Task requirements >> Copy each line of the data below with the word "green".

Stored data >>
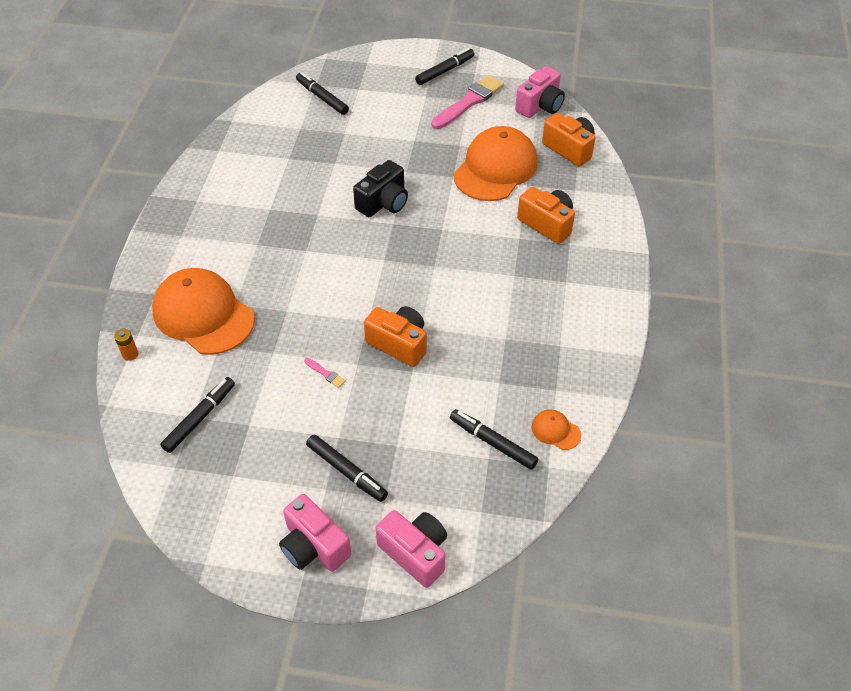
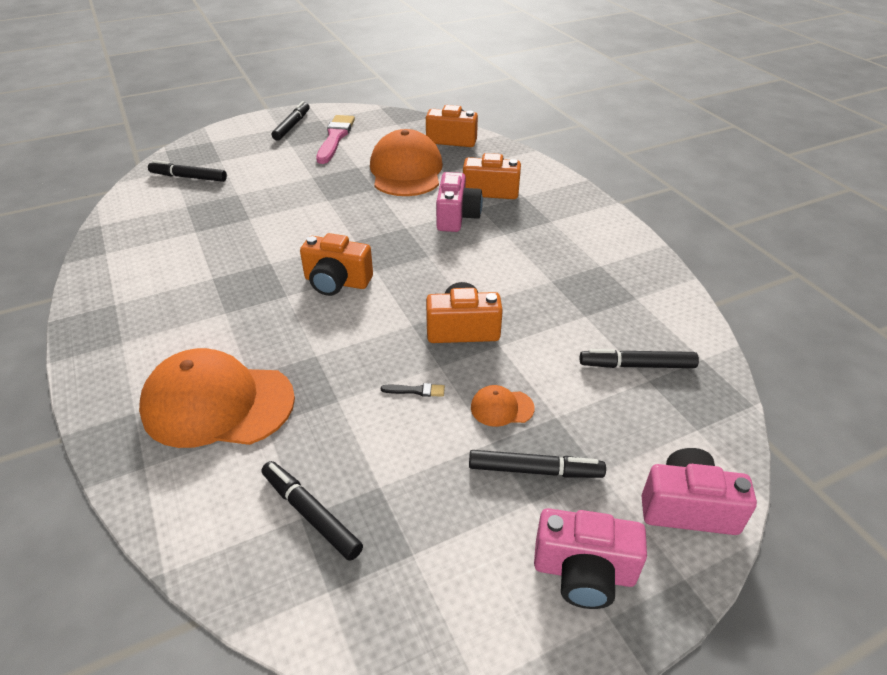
camera: 35 degrees left, 10 degrees down
(130, 354) = (151, 493): orange battery -> none
(200, 418) = (311, 514): black marker -> black marker turned 45 degrees counterclockwise
(325, 373) = (416, 390): pink brush -> black brush
(348, 256) = (337, 282): none -> orange camera
(383, 203) = (329, 229): black camera -> none
(540, 106) = (398, 122): pink camera -> pink camera (456, 217)
(555, 431) = (674, 328): orange cap -> orange cap (501, 408)

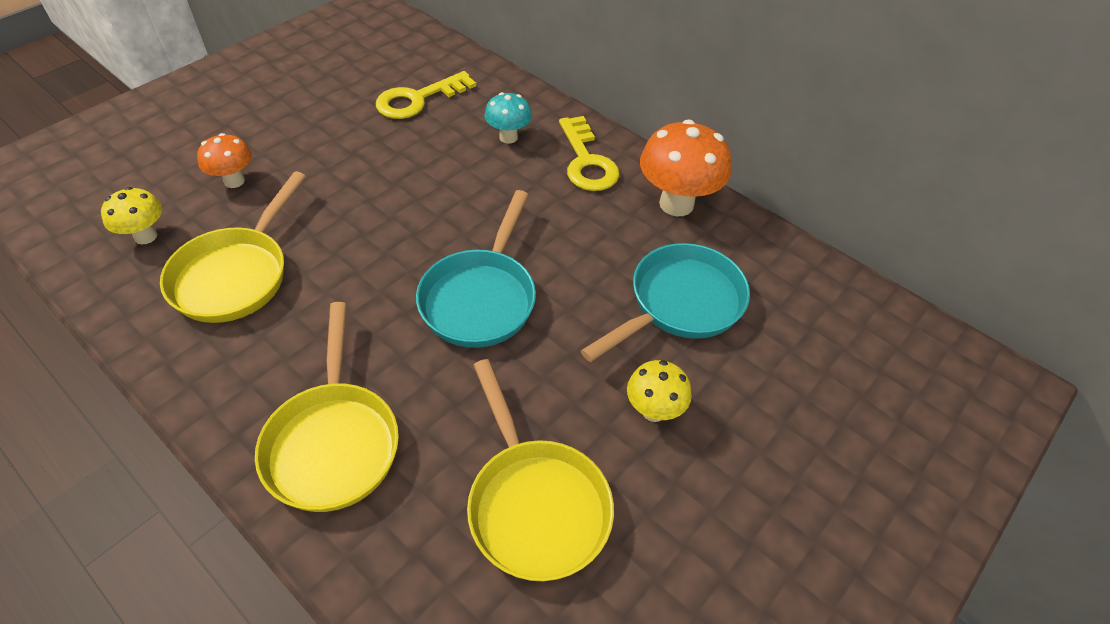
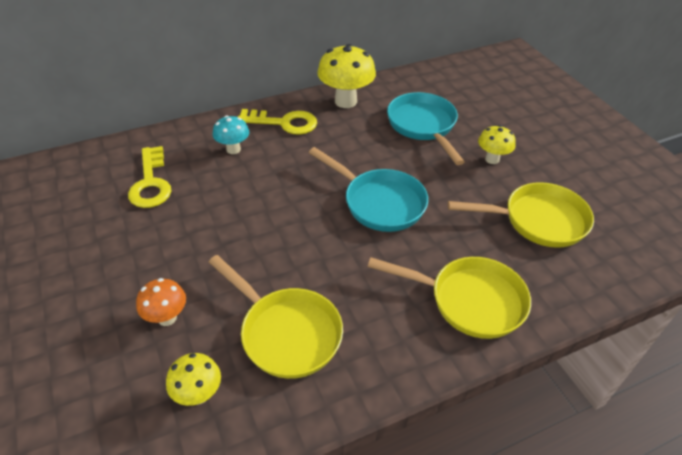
camera: 65 degrees left, 5 degrees down
(676, 204) = (345, 101): orange mushroom -> yellow mushroom

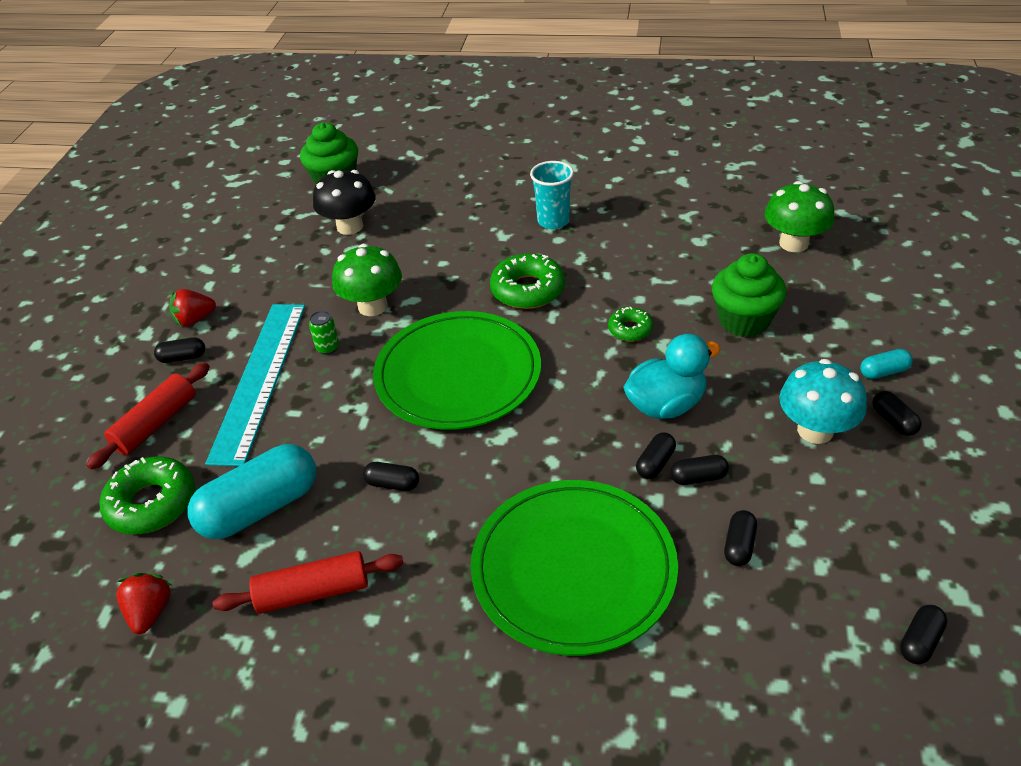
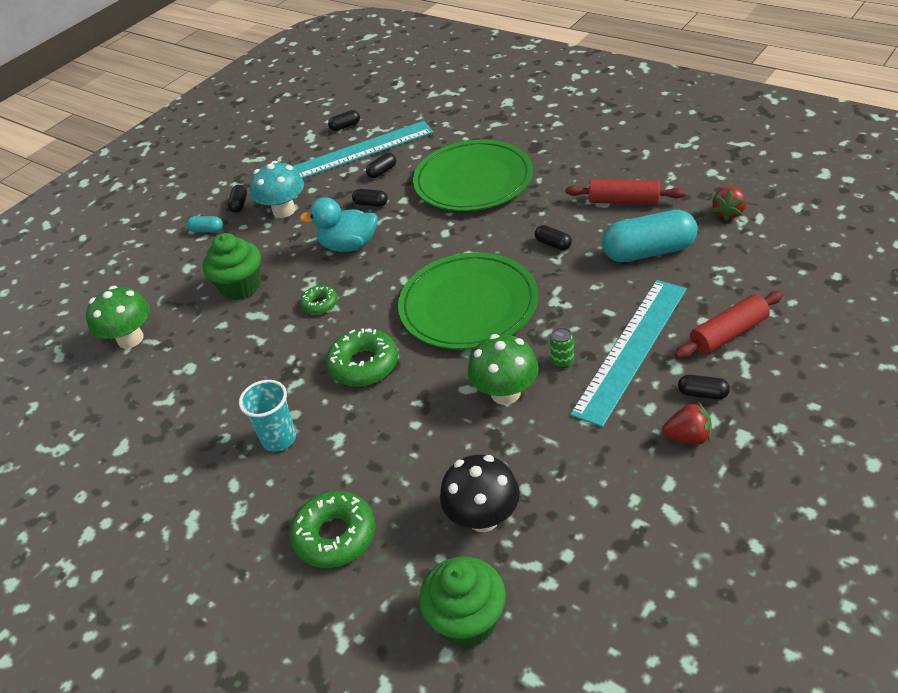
camera: 150 degrees left, 0 degrees up
(152, 503) = (729, 273): green donut -> green donut (335, 536)
(655, 463) = (387, 216): black capsule -> none
(825, 580) = (358, 151): none -> turquoise ruler

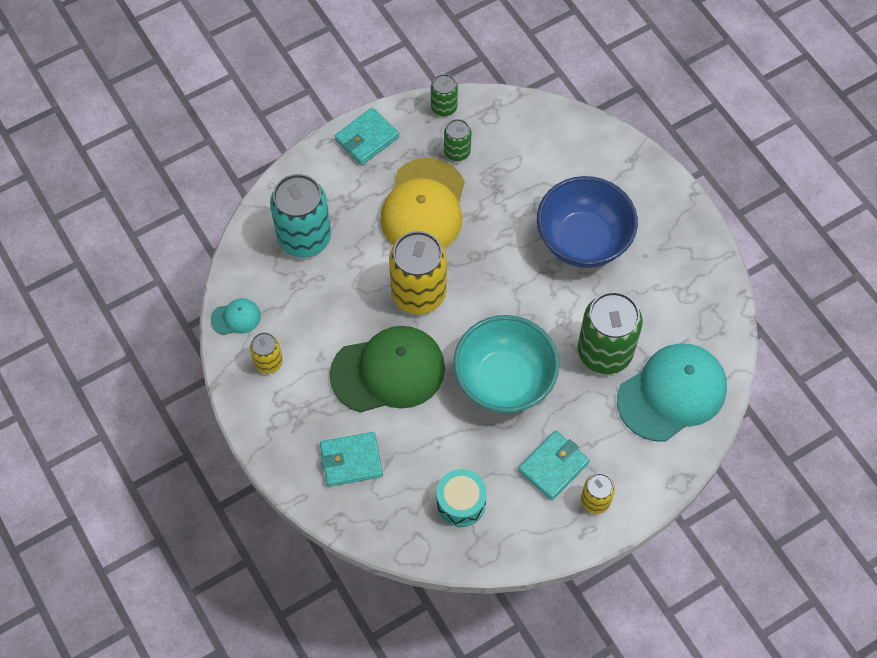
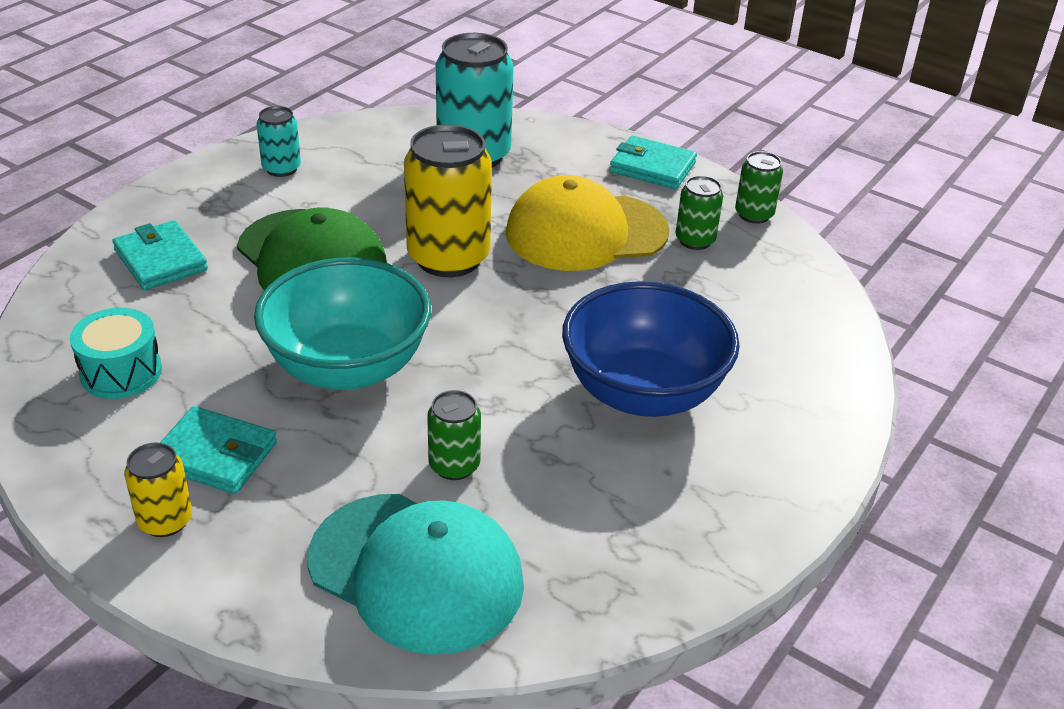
camera: 65 degrees right, 25 degrees down
(236, 318) = (332, 134): turquoise cap -> none
(268, 362) = (281, 168): yellow can -> turquoise can
(604, 352) = (454, 465): green can -> green can, size x0.51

Solved problem >>
(152, 503) = (729, 273): green donut -> green donut (335, 536)
(604, 352) = (454, 465): green can -> green can, size x0.51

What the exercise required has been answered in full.